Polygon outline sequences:

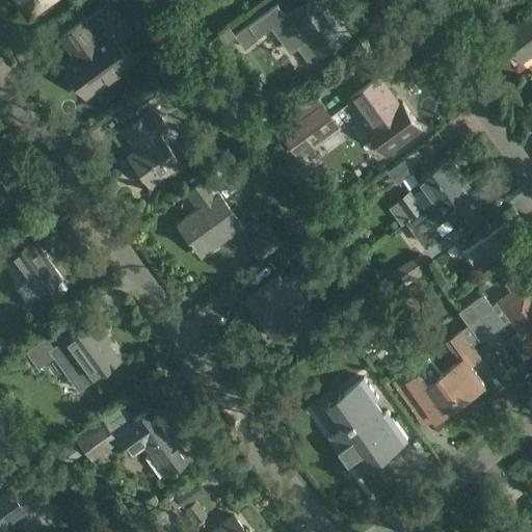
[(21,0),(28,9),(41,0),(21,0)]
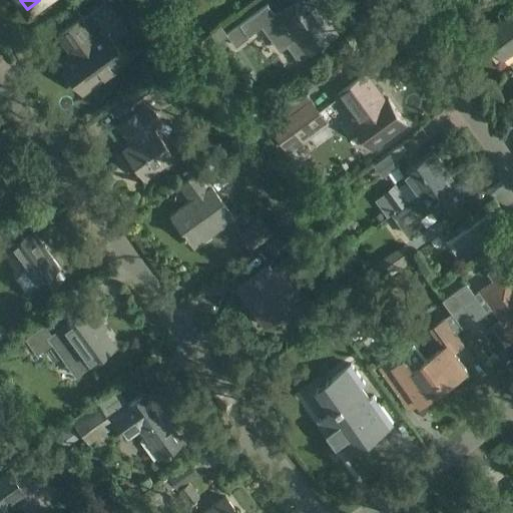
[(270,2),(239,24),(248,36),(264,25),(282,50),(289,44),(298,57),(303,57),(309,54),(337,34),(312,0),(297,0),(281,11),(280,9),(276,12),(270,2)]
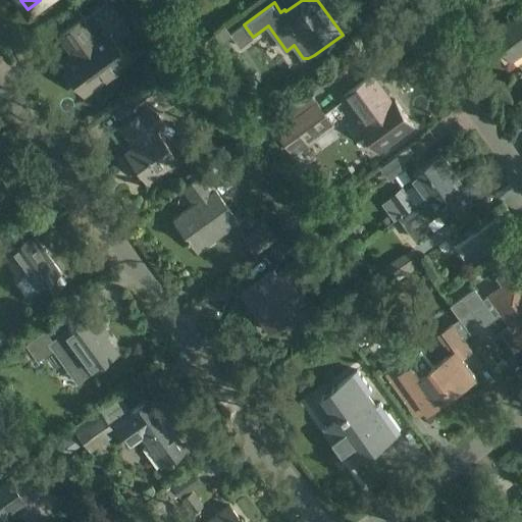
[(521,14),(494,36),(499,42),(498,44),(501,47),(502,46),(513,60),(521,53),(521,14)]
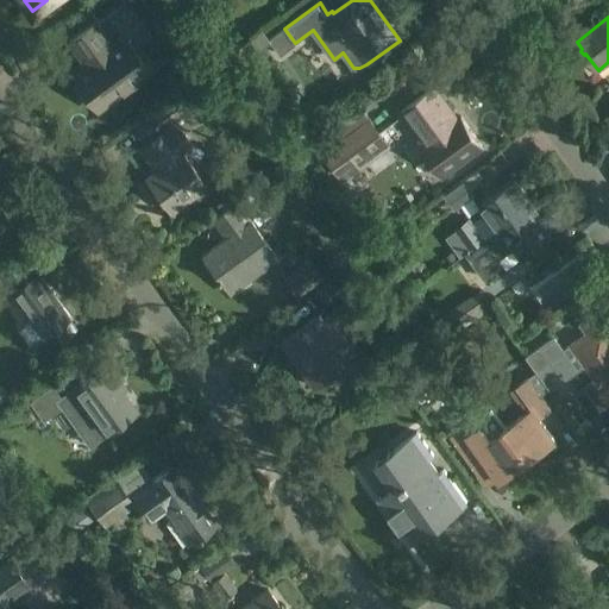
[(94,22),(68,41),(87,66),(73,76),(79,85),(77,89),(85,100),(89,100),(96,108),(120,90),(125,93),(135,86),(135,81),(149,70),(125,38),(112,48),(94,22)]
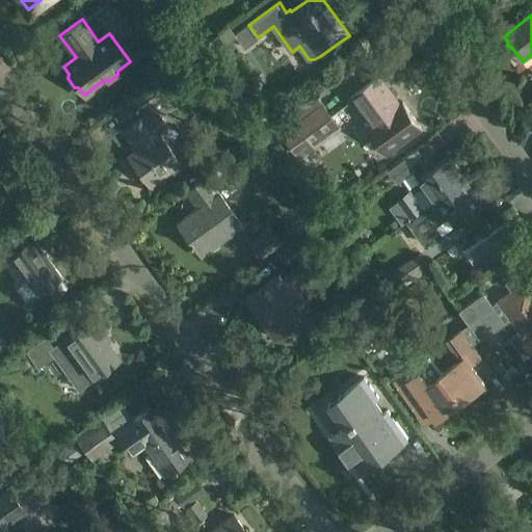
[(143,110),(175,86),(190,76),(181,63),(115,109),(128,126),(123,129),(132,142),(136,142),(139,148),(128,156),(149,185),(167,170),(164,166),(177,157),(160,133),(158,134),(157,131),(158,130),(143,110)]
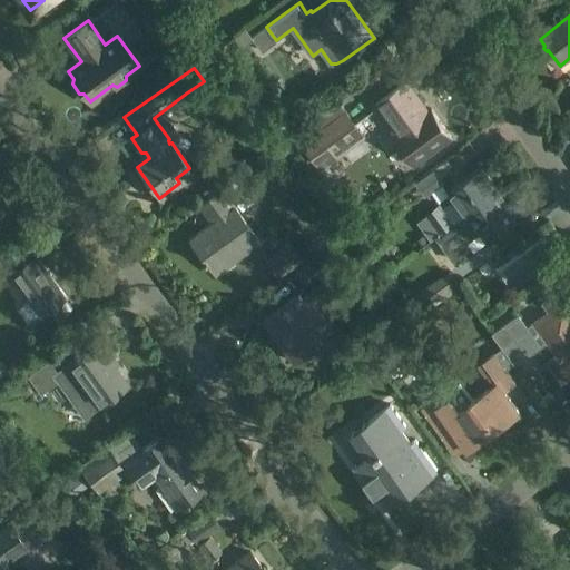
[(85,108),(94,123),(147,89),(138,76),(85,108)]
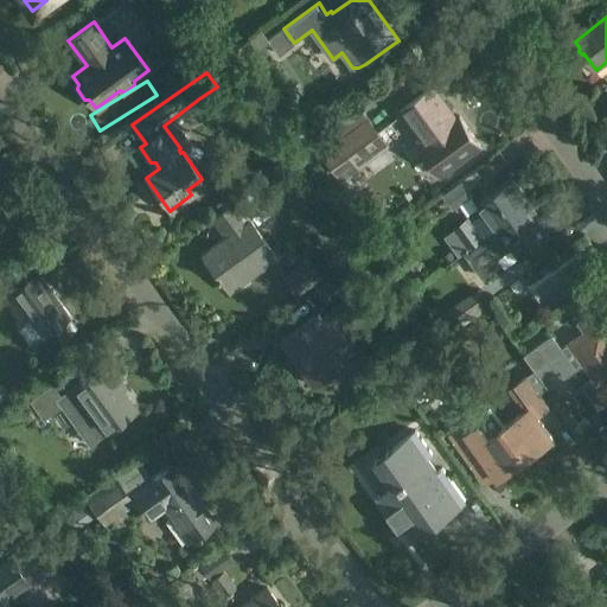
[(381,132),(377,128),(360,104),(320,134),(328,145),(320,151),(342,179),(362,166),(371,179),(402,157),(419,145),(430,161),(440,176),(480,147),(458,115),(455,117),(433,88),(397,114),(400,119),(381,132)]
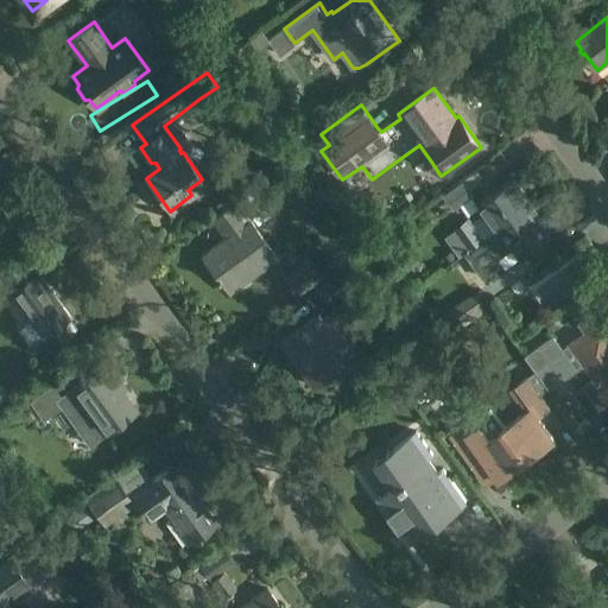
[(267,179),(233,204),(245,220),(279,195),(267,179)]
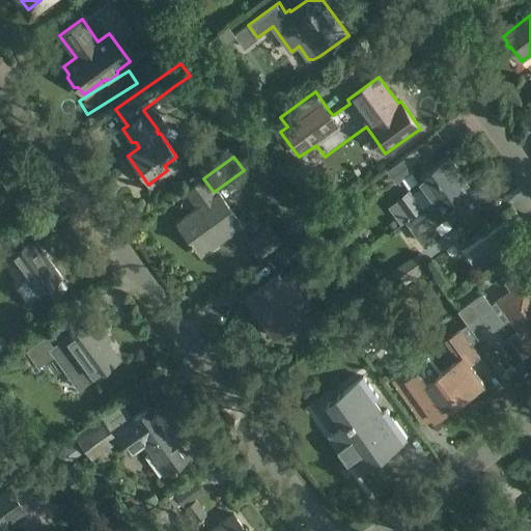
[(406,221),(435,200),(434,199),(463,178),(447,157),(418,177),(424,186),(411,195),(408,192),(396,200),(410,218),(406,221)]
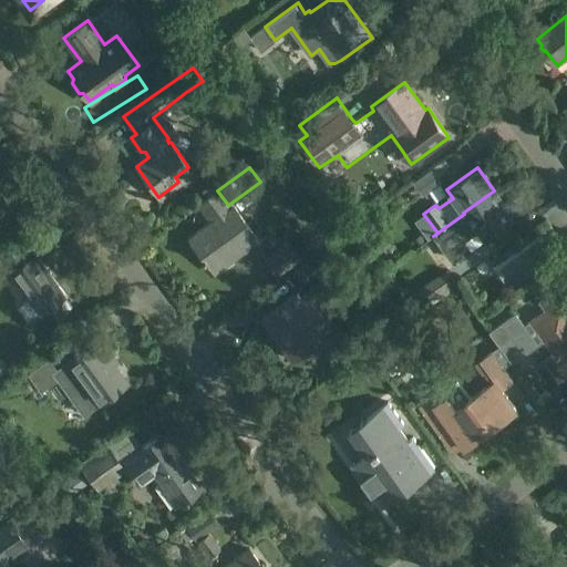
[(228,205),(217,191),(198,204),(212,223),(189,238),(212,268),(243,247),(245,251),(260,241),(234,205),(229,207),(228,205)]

**Task directions**
Leave out the pictures and retype every line above exactly.

**Answer box**
[(21,0),(28,9),(41,0),(21,0)]
[(270,2),(239,24),(248,36),(264,25),(282,50),(289,44),(298,57),(303,57),(309,54),(337,34),(312,0),(297,0),(281,11),(280,9),(276,12),(270,2)]
[(521,14),(494,36),(499,42),(498,44),(501,47),(502,46),(513,60),(521,53),(521,14)]
[(94,22),(68,41),(87,66),(73,76),(79,85),(77,89),(85,100),(89,100),(96,108),(120,90),(125,93),(135,86),(135,81),(149,70),(125,38),(112,48),(94,22)]
[(143,110),(175,86),(190,76),(181,63),(115,109),(128,126),(123,129),(132,142),(136,142),(139,148),(128,156),(149,185),(167,170),(164,166),(177,157),(160,133),(158,134),(157,131),(158,130),(143,110)]
[(85,108),(94,123),(147,89),(138,76),(85,108)]
[(381,132),(377,128),(360,104),(320,134),(328,145),(320,151),(342,179),(362,166),(371,179),(402,157),(419,145),(430,161),(440,176),(480,147),(458,115),(455,117),(433,88),(397,114),(400,119),(381,132)]
[(267,179),(233,204),(245,220),(279,195),(267,179)]
[(406,221),(435,200),(434,199),(463,178),(447,157),(418,177),(424,186),(411,195),(408,192),(396,200),(410,218),(406,221)]
[(228,205),(217,191),(198,204),(212,223),(189,238),(212,268),(243,247),(245,251),(260,241),(234,205),(229,207),(228,205)]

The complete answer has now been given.